What the task requires: Check every line of the entries below for "plane", and copy the lines that have it.

Scene comparison data
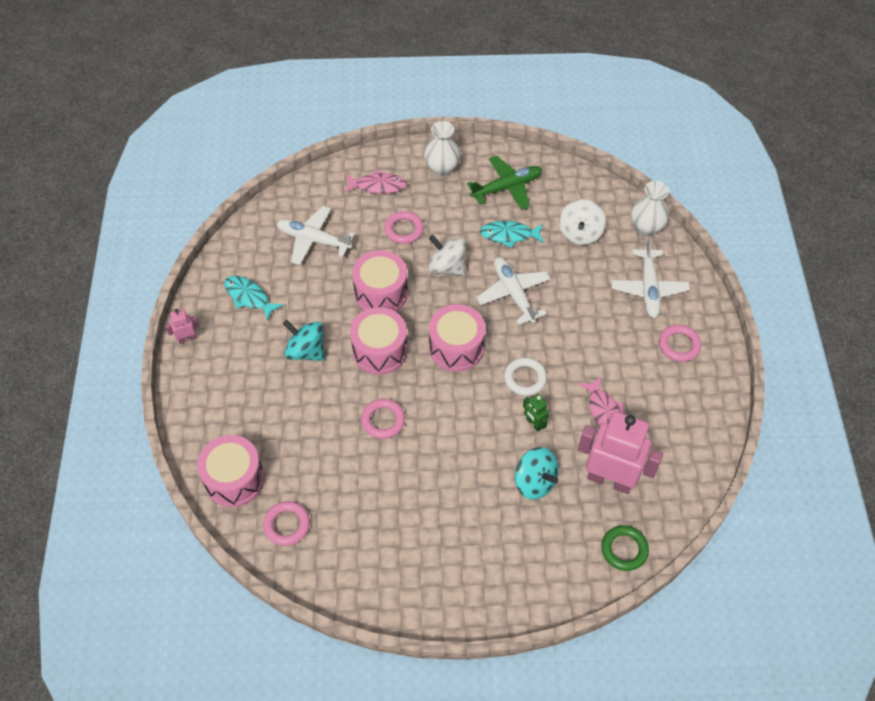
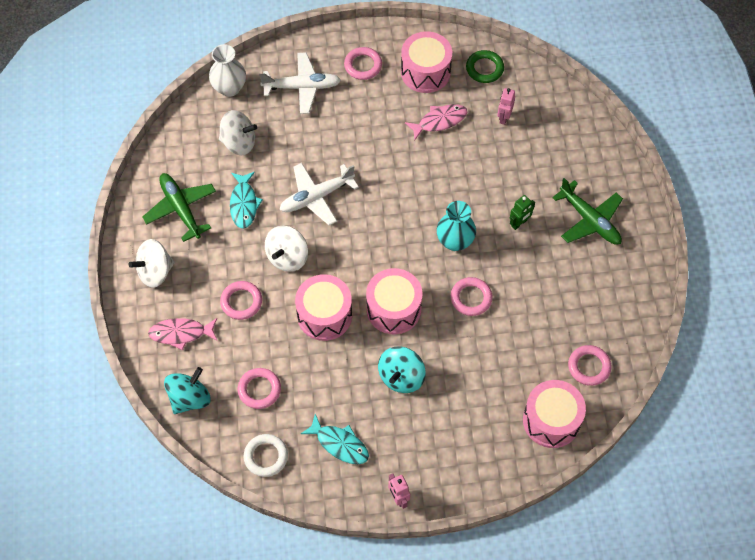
camera: 95 degrees left, 5 degrees up
turquoise fish [224,276,283,320] -> turquoise fish turned 90 degrees counterclockwise [301,414,369,464]
white plane [276,206,355,265] -> pink ring [238,368,281,409]
pink fish [344,170,407,194] -> pink fish turned 90 degrees counterclockwise [148,318,217,350]
white vase [424,121,461,176] -> white spinning top [129,239,175,288]
pink drum [429,304,486,372] -> pink drum moved to [401,31,452,93]
white ring [504,357,547,396] -> white ring moved to [244,434,288,477]
turquoise spinning top [515,447,559,500] -> turquoise spinning top moved to [164,367,211,414]
green robot [523,394,549,432] -> green robot moved to [510,195,535,230]
pink robot [578,411,663,494] -> pink robot [497,88,515,125], size x0.43
green ring [601,525,649,571] -> green ring moved to [466,50,504,83]
none -> turquoise vase [437,201,476,251]
none -> green plane [552,178,623,245]

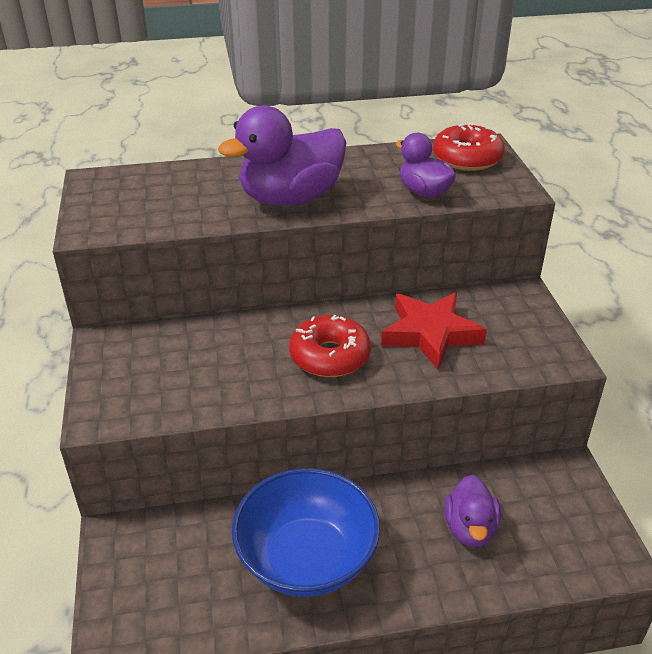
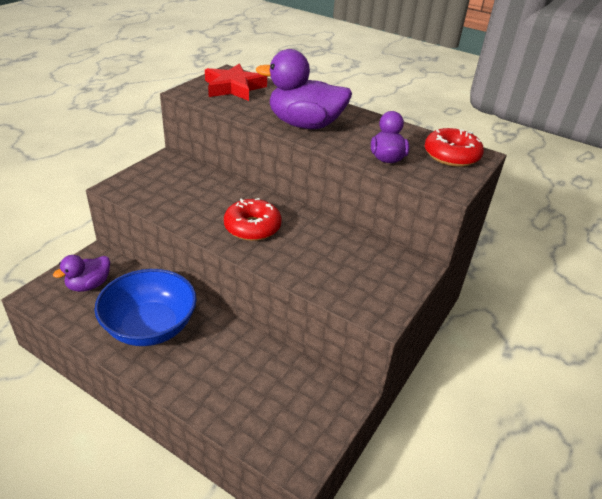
camera: 40 degrees right, 0 degrees up
red star [381,293,487,370] -> red star moved to [205,64,267,101]
purple duck [444,475,501,547] -> purple duck moved to [53,255,110,292]

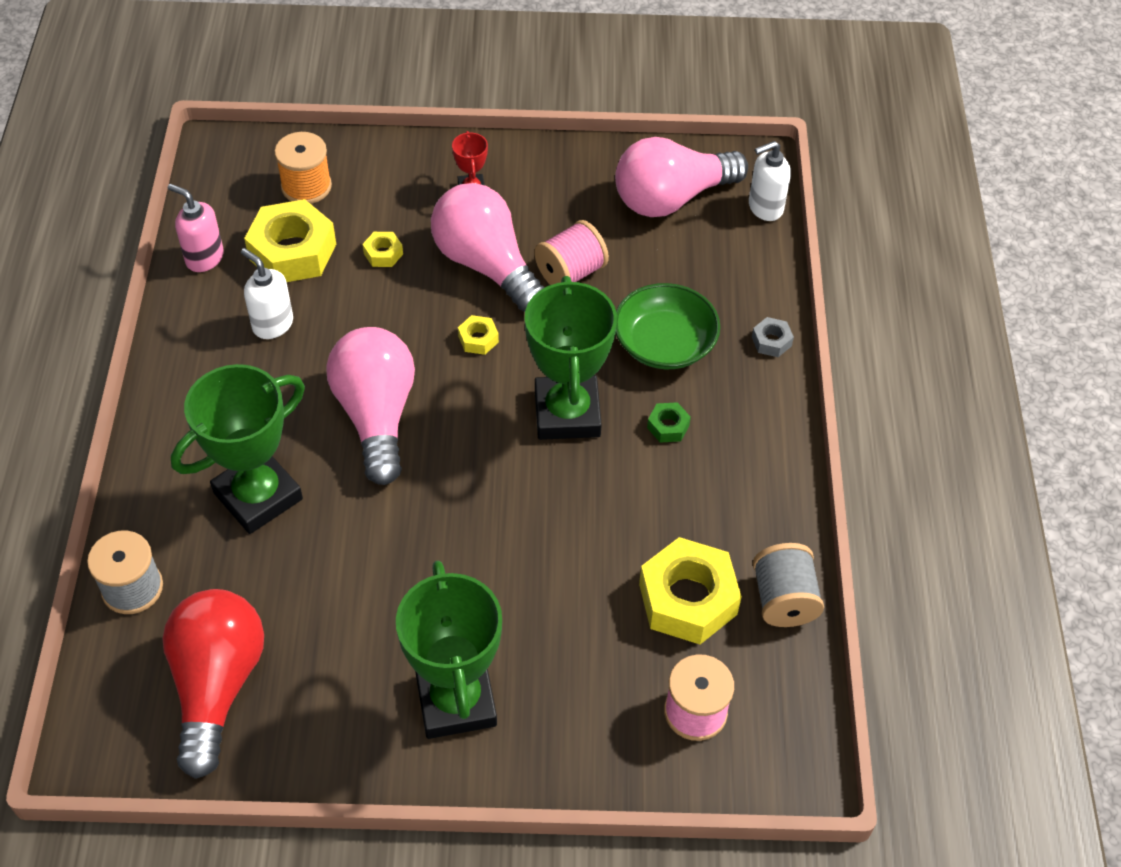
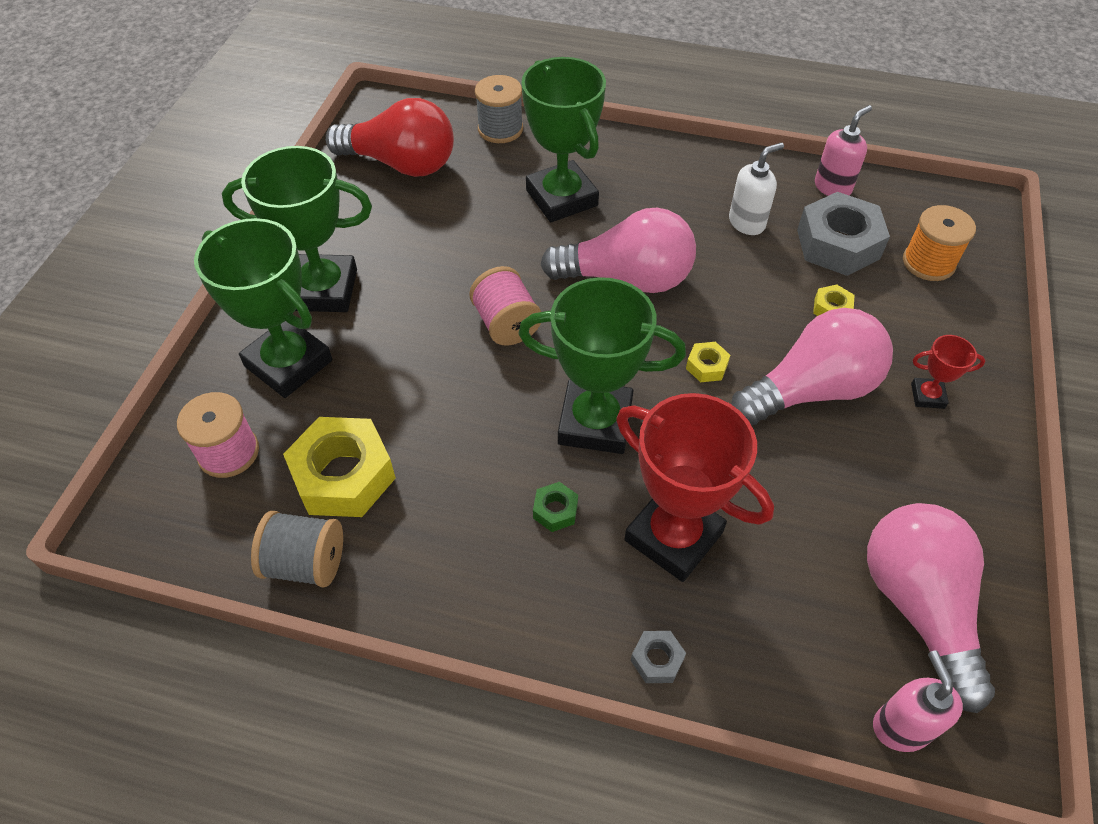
camera: 105 degrees right, 0 degrees up
yellow nut [244,199,336,282] -> grey nut [797,192,890,276]
pink spool [534,220,609,285] -> pink spool moved to [469,266,541,346]
green bowl [616,283,720,369] -> red trophy [616,393,774,582]
white soap dispenser [749,141,791,221] -> pink soap dispenser [873,651,963,752]
none -> green trophy [194,218,332,398]

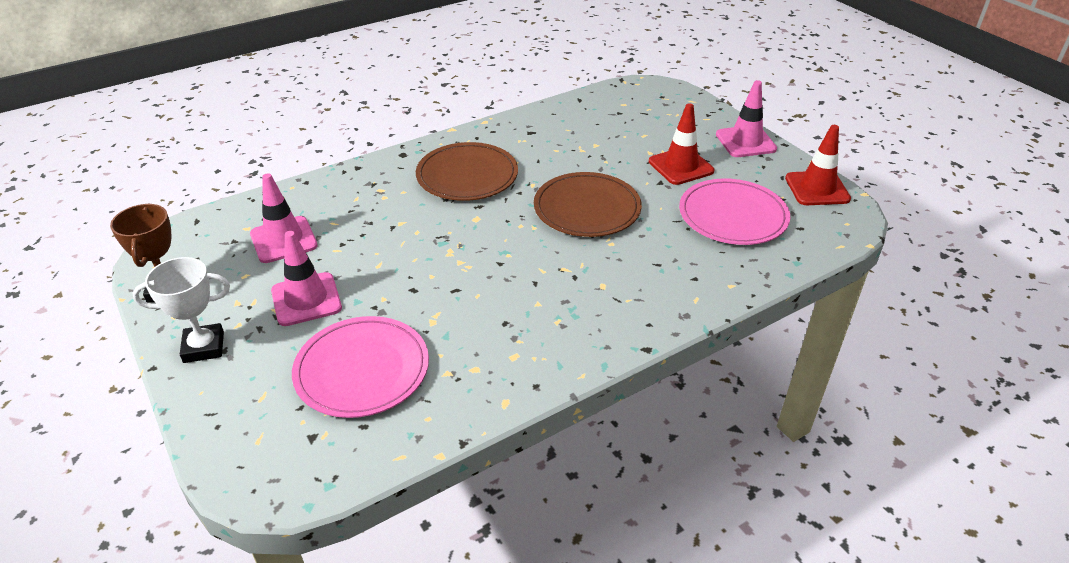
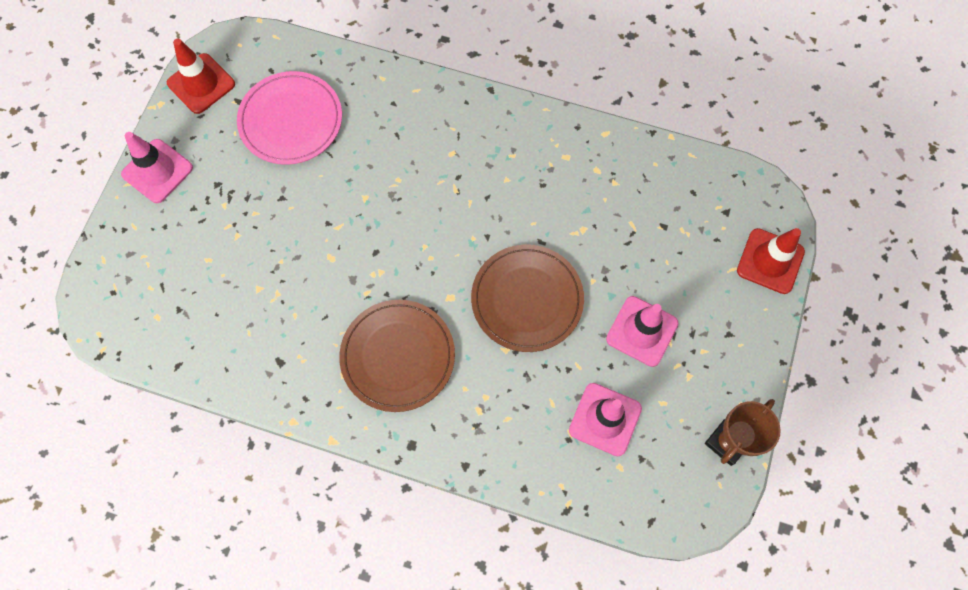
camera: 130 degrees left, 30 degrees up
white trophy [132,257,230,363] -> none
pink plate [292,316,429,418] -> none
brown plate [534,172,642,237] -> brown plate moved to [471,245,584,352]
red traffic cone [649,103,714,185] -> red traffic cone moved to [737,228,805,294]

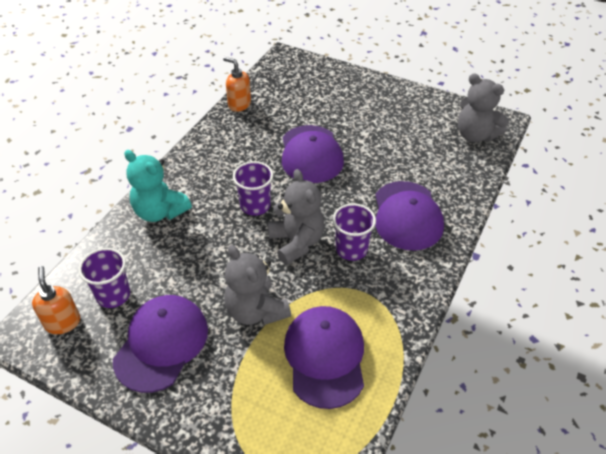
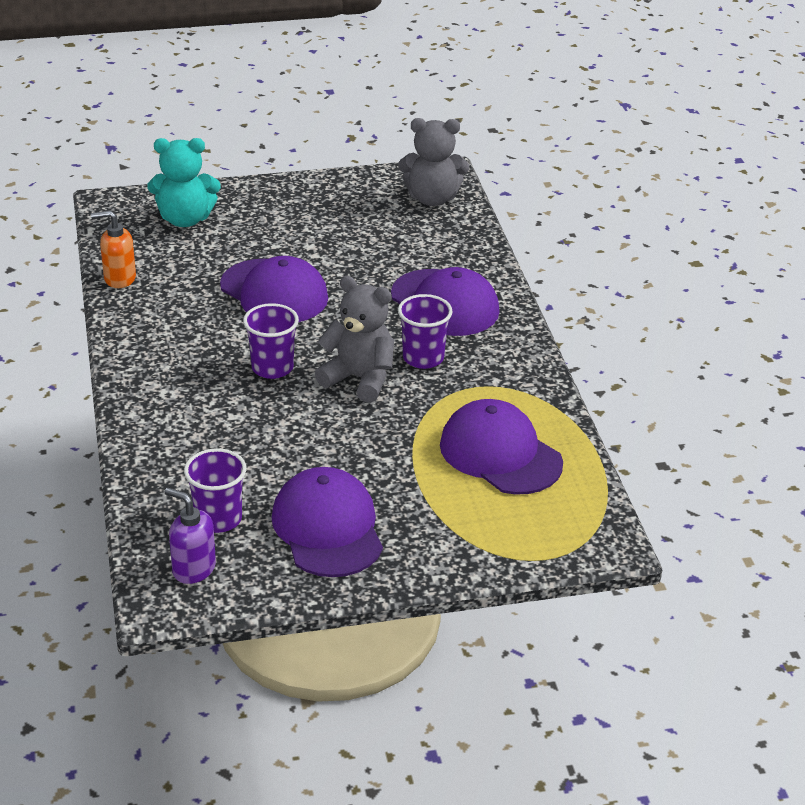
camera: 40 degrees left, 10 degrees down
orange soap dispenser [32,266,80,334] -> purple soap dispenser [165,487,216,584]
turquoise teddy bear [124,150,192,222] -> turquoise teddy bear moved to [147,138,221,227]
grey teddy bear [224,245,291,325] -> none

Answer area:
white plane [276,206,355,265] -> pink ring [238,368,281,409]
none -> green plane [552,178,623,245]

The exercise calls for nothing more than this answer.